(Object state change records)
*** Begin section ***
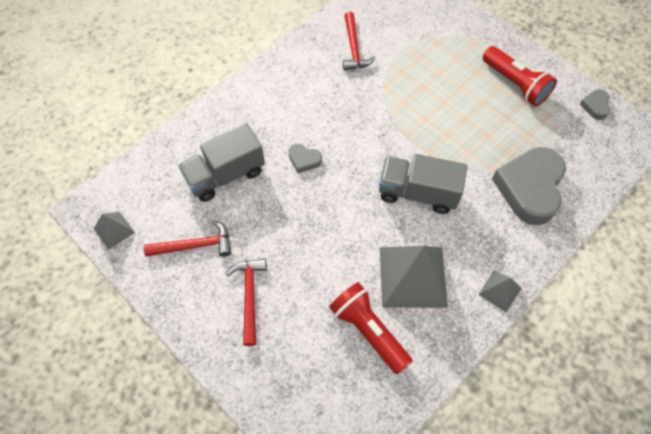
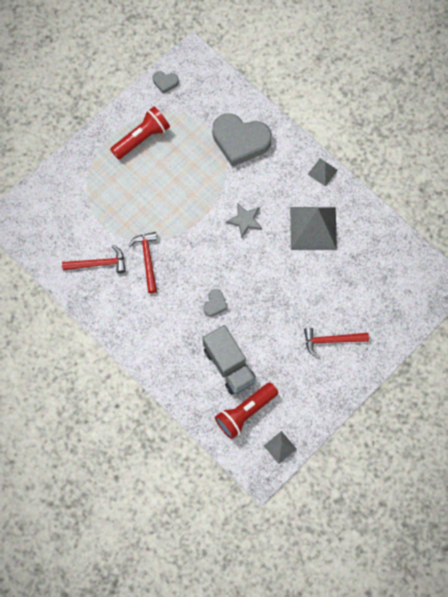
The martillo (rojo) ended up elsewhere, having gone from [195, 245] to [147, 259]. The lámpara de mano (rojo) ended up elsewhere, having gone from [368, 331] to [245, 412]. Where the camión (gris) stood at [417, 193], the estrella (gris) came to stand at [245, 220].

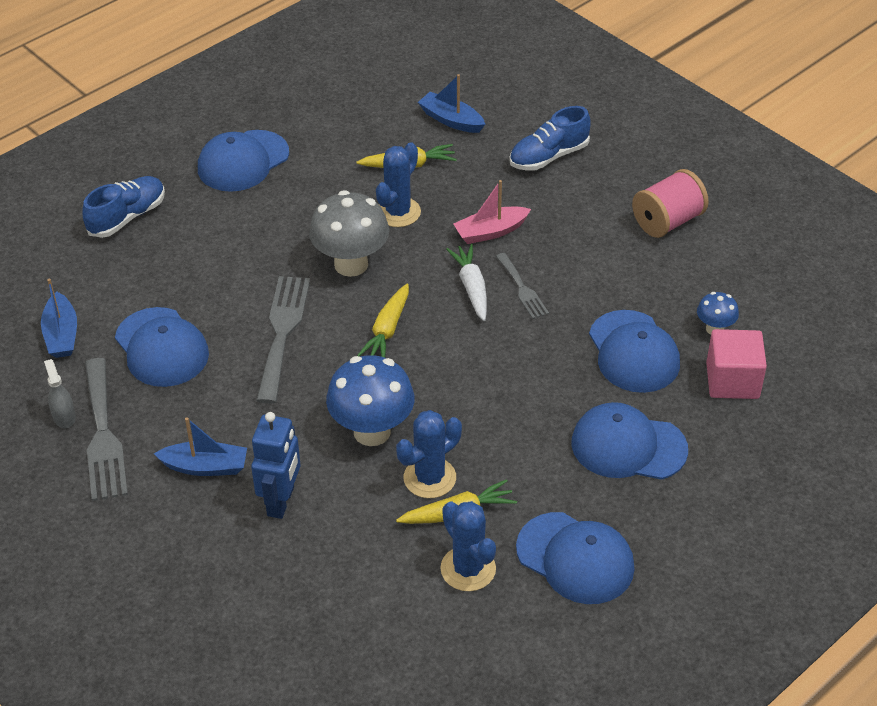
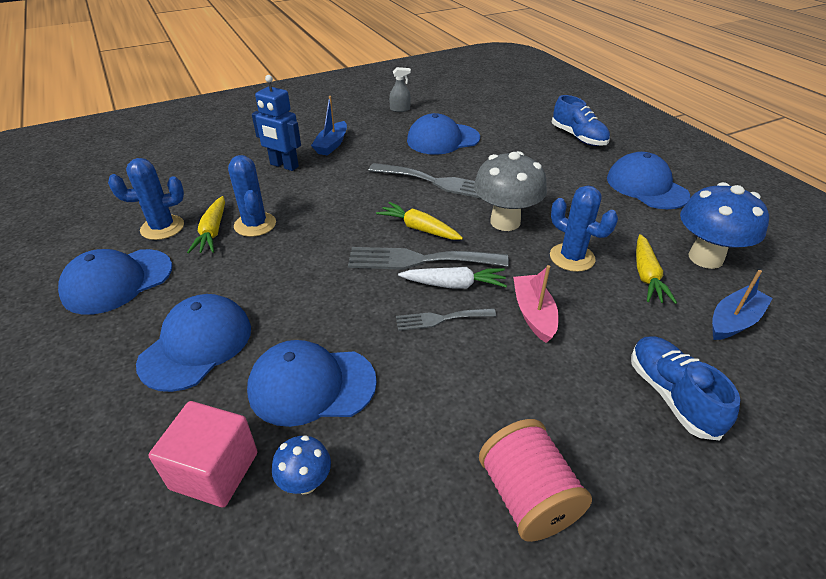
The second view lost the barco (azul) at [62, 334]. The tenedor (gris) ended up elsewhere, having gone from [103, 435] to [419, 260]. The seta (azul) ended up elsewhere, having gone from [372, 431] to [705, 258].

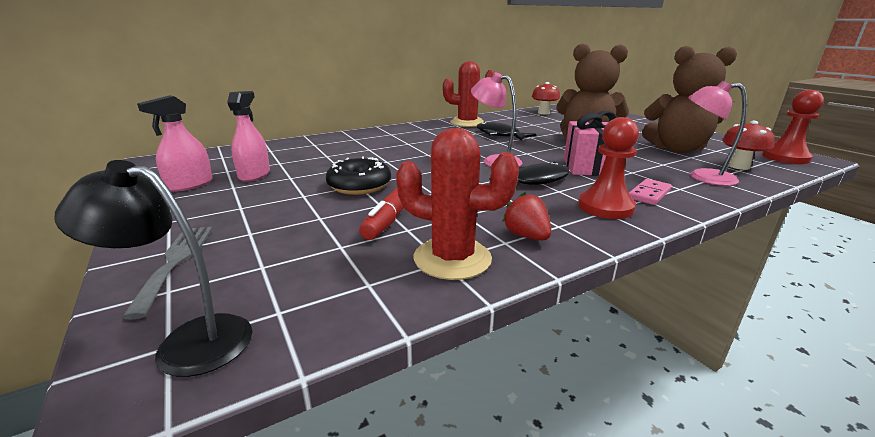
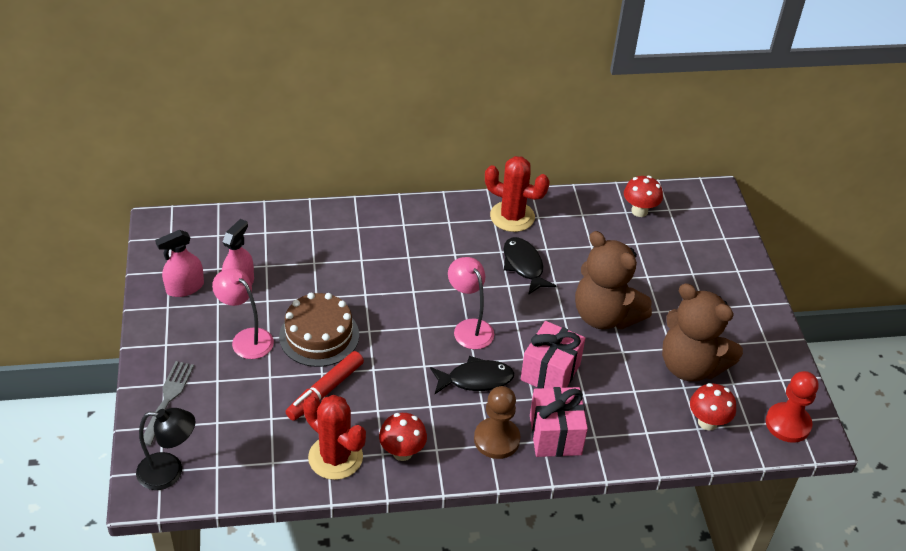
The lámpara (negro) at [188, 342] ended up facing another way, 150 degrees clockwise from before. Where the rosquilla (negro) stood at [359, 185], the tarta (marrón) came to stand at [319, 335]. Where the fresa (rojo) stood at [526, 236], the seta (rojo) came to stand at [402, 452]. What was the peón (rojo) at [605, 207] turned into the peón (marrón) at [496, 439]. Where the ficha de dominó (rosa) stood at [649, 194], the regalo (rosa) came to stand at [555, 435]. The lámpara (rosa) ended up elsewhere, having gone from [702, 177] to [246, 338].

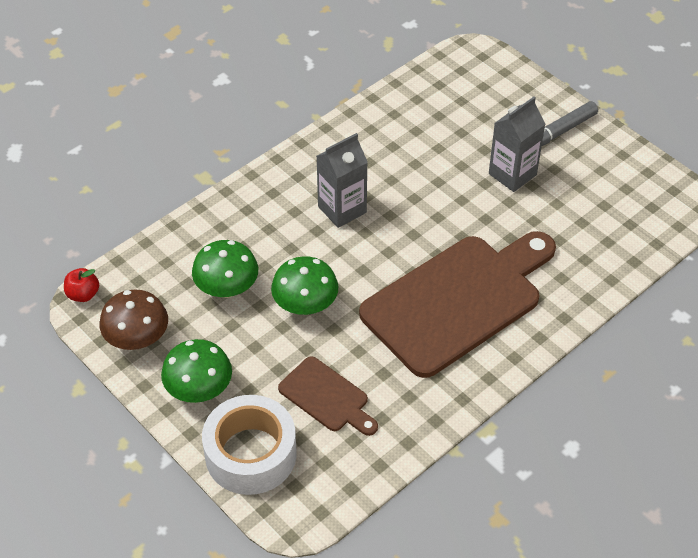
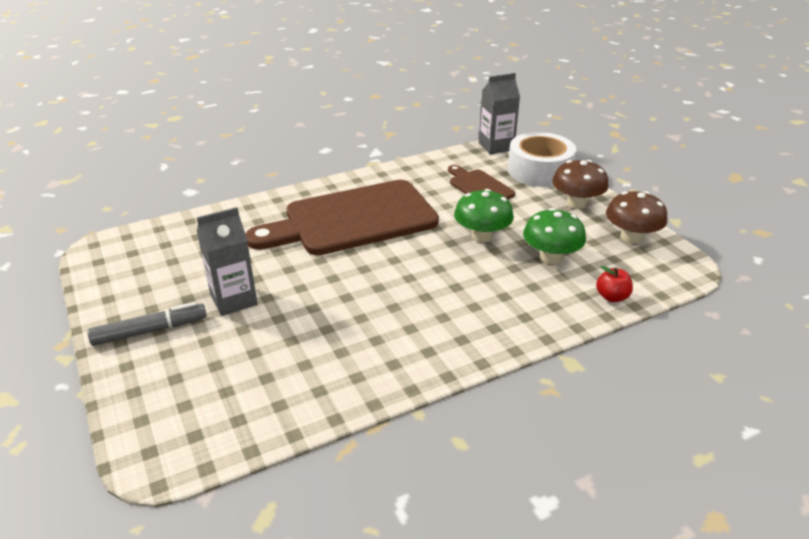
The manzana (rojo) ended up elsewhere, having gone from [83, 294] to [612, 297]. What was the seta (verde) at [199, 389] turned into the seta (marrón) at [576, 203]. The cartón de leche (gris) ended up elsewhere, having gone from [342, 209] to [496, 146].

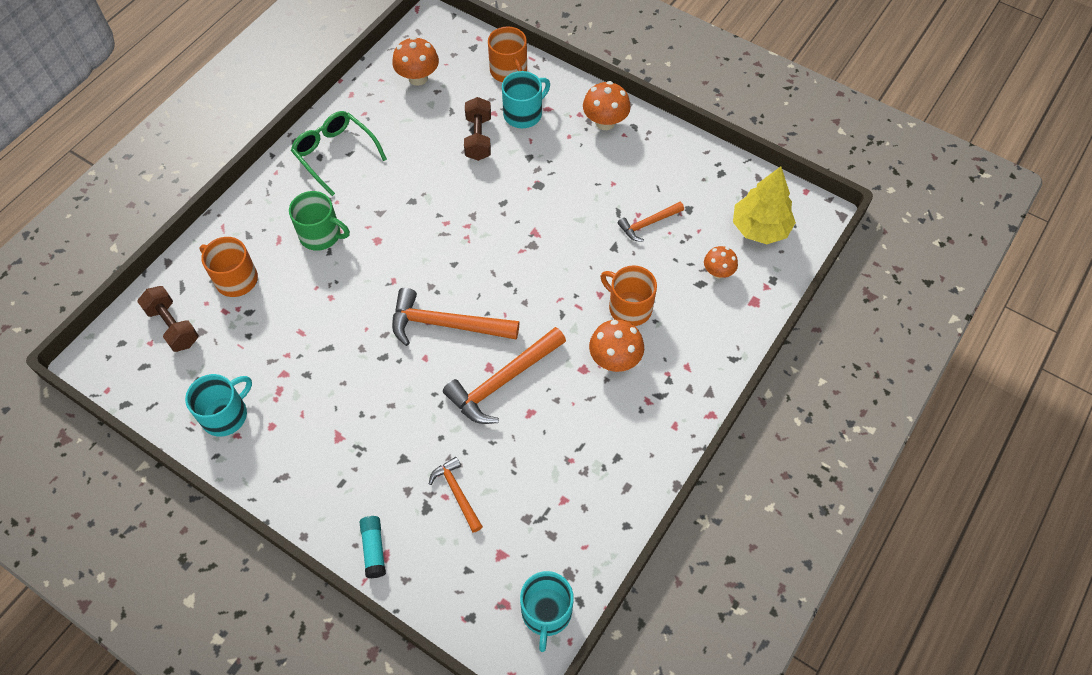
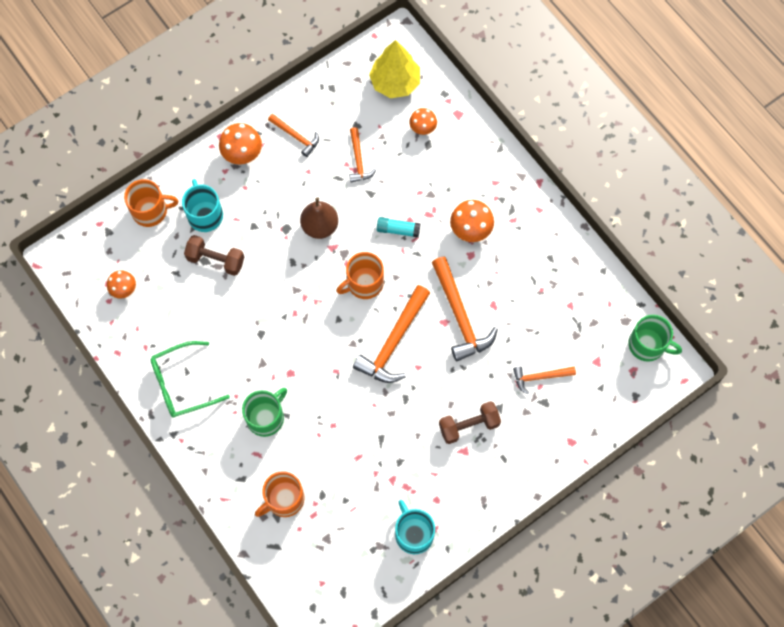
The mancuerna (marrón) ended up elsewhere, having gone from [173, 326] to [468, 425]. The barra de pegamento (turquesa) ended up elsewhere, having gone from [374, 549] to [398, 230]. The size of the seta (naranja) at [418, 78] changed by a factor of 0.65. What was the taza (turquesa) at [546, 612] turned into the taza (verde) at [647, 345]. The taza (naranja) ended up elsewhere, having gone from [629, 307] to [364, 283]. The second view gained the martillo (naranja) at [296, 137]. The second view gained the pera (marrón) at [320, 226].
*** End section ***
## TASK OBJECTIVE
Your answer should be an exact copy of the entries above, with no images included.

## ANSWER FOR THIS EXERCISE
The martillo (rojo) ended up elsewhere, having gone from [195, 245] to [147, 259]. The lámpara de mano (rojo) ended up elsewhere, having gone from [368, 331] to [245, 412]. Where the camión (gris) stood at [417, 193], the estrella (gris) came to stand at [245, 220].

The second view lost the barco (azul) at [62, 334]. The tenedor (gris) ended up elsewhere, having gone from [103, 435] to [419, 260]. The seta (azul) ended up elsewhere, having gone from [372, 431] to [705, 258].

The lámpara (negro) at [188, 342] ended up facing another way, 150 degrees clockwise from before. Where the rosquilla (negro) stood at [359, 185], the tarta (marrón) came to stand at [319, 335]. Where the fresa (rojo) stood at [526, 236], the seta (rojo) came to stand at [402, 452]. What was the peón (rojo) at [605, 207] turned into the peón (marrón) at [496, 439]. Where the ficha de dominó (rosa) stood at [649, 194], the regalo (rosa) came to stand at [555, 435]. The lámpara (rosa) ended up elsewhere, having gone from [702, 177] to [246, 338].

The manzana (rojo) ended up elsewhere, having gone from [83, 294] to [612, 297]. What was the seta (verde) at [199, 389] turned into the seta (marrón) at [576, 203]. The cartón de leche (gris) ended up elsewhere, having gone from [342, 209] to [496, 146].

The mancuerna (marrón) ended up elsewhere, having gone from [173, 326] to [468, 425]. The barra de pegamento (turquesa) ended up elsewhere, having gone from [374, 549] to [398, 230]. The size of the seta (naranja) at [418, 78] changed by a factor of 0.65. What was the taza (turquesa) at [546, 612] turned into the taza (verde) at [647, 345]. The taza (naranja) ended up elsewhere, having gone from [629, 307] to [364, 283]. The second view gained the martillo (naranja) at [296, 137]. The second view gained the pera (marrón) at [320, 226].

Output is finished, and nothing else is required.